# What you need to do
Every line below must be reproduced exactly; no pictures are to be included.

# Data block
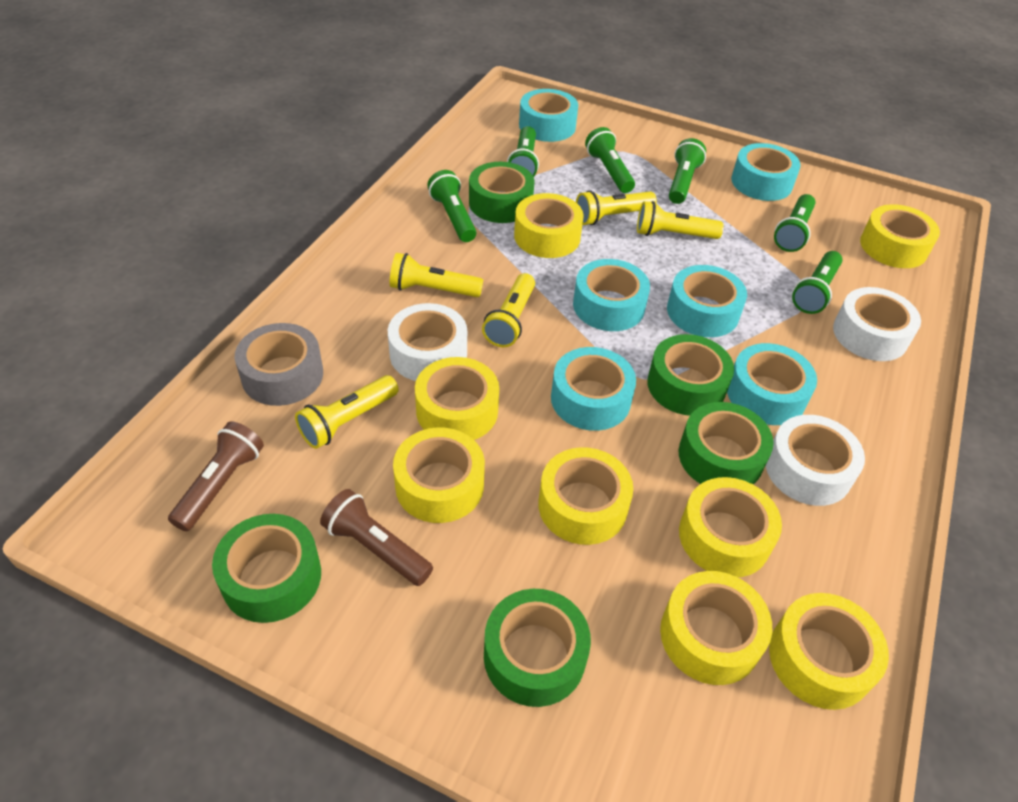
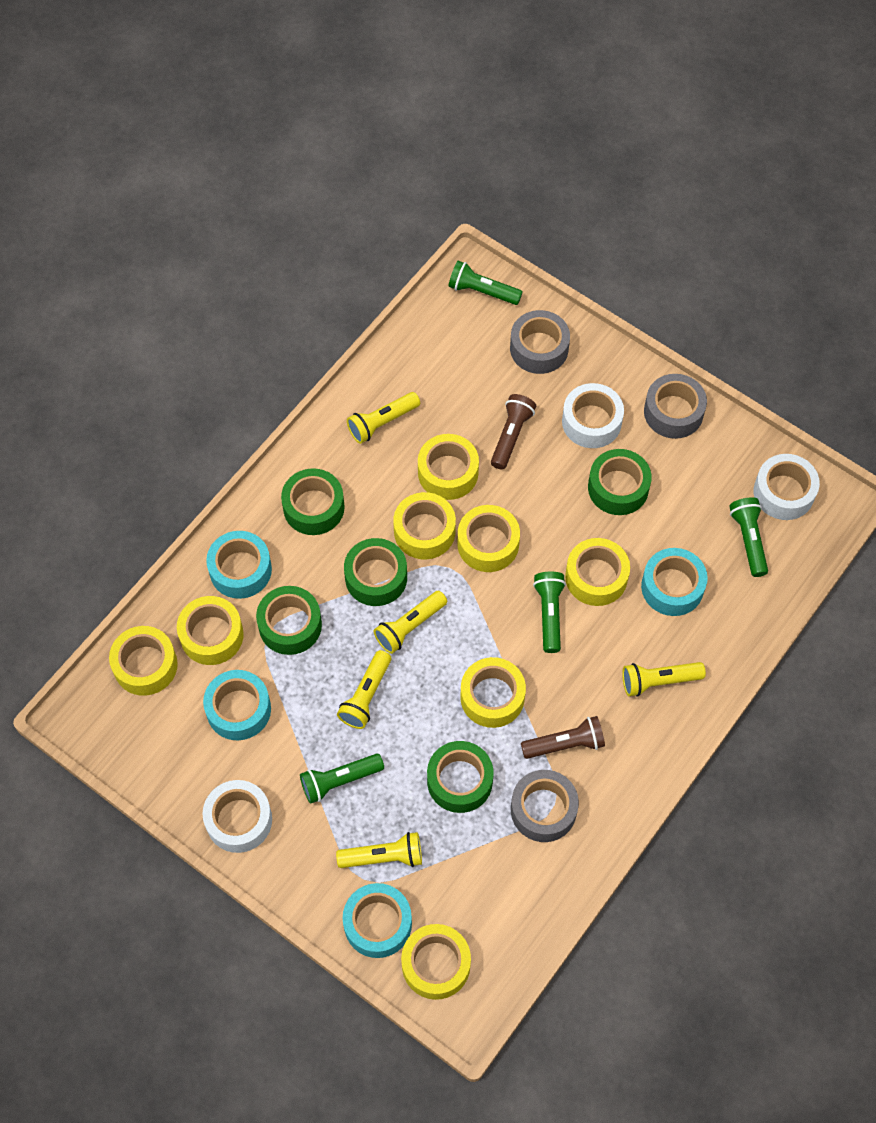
green flashlight: 6 -> 4
grey tape: 1 -> 3
turquoise tape: 6 -> 4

# Result for this task
green flashlight: 6 -> 4
grey tape: 1 -> 3
turquoise tape: 6 -> 4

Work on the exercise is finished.